# What needs to be done
Leaving out the images, please reproduce each line below exactly.
━━━━━━━━━━━━━━━━━━━━━━━━━━━━━━
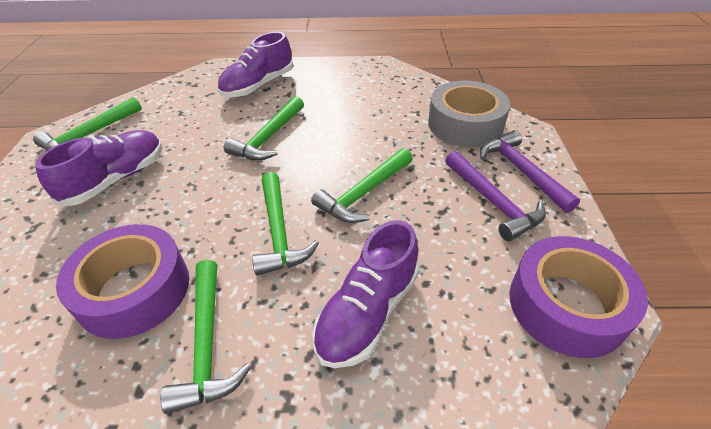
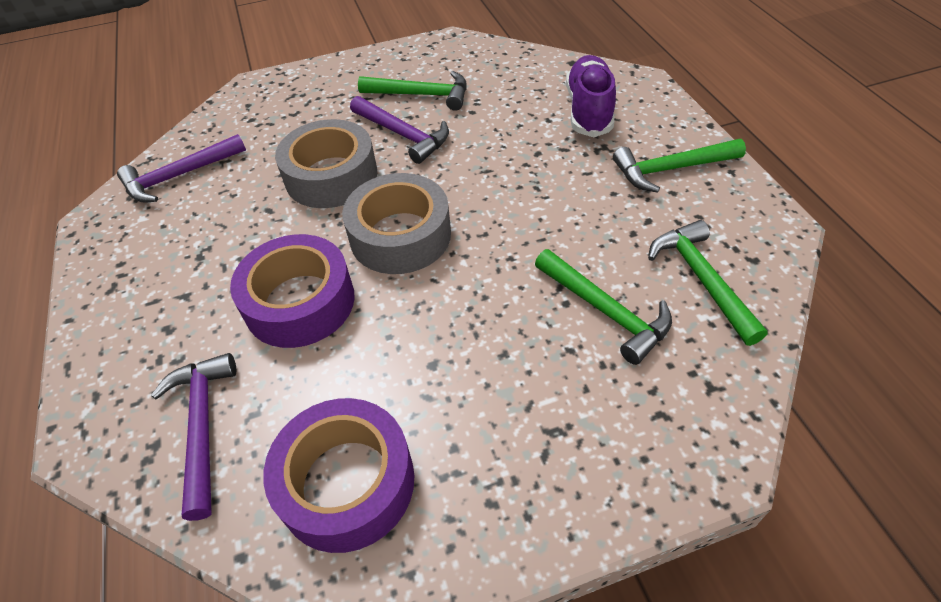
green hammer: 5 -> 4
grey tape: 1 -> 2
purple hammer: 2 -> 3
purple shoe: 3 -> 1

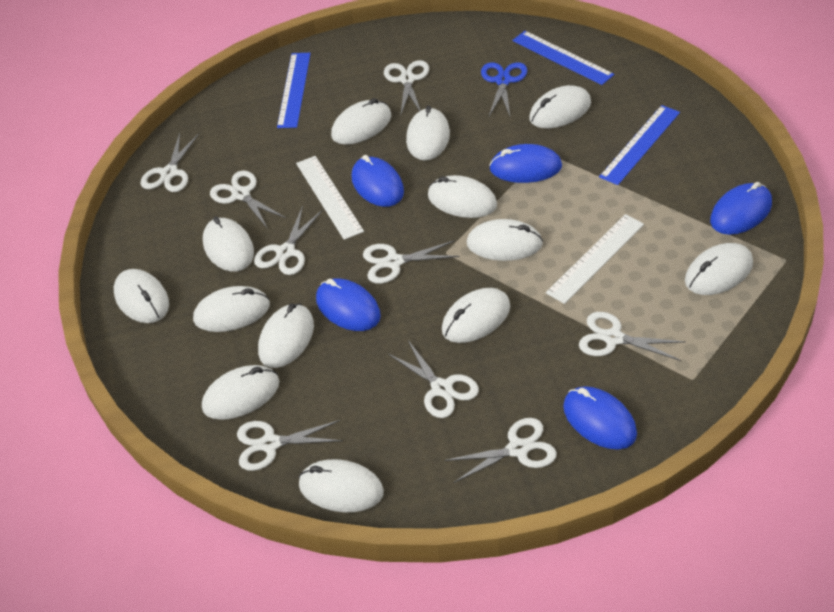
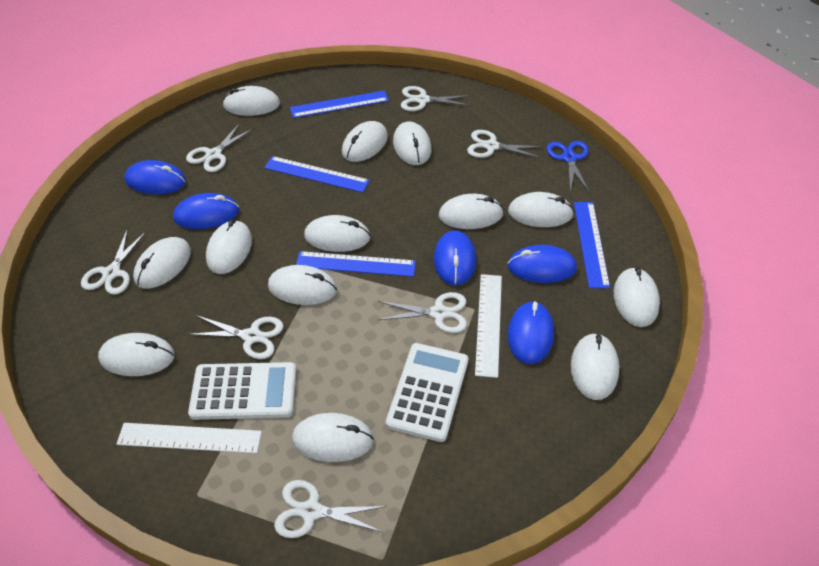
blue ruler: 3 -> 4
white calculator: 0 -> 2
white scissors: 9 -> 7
━━━━━━━━━━━━━━━━━━━━━━━━━━━━━━
# Solution to this exercise
green hammer: 5 -> 4
grey tape: 1 -> 2
purple hammer: 2 -> 3
purple shoe: 3 -> 1

blue ruler: 3 -> 4
white calculator: 0 -> 2
white scissors: 9 -> 7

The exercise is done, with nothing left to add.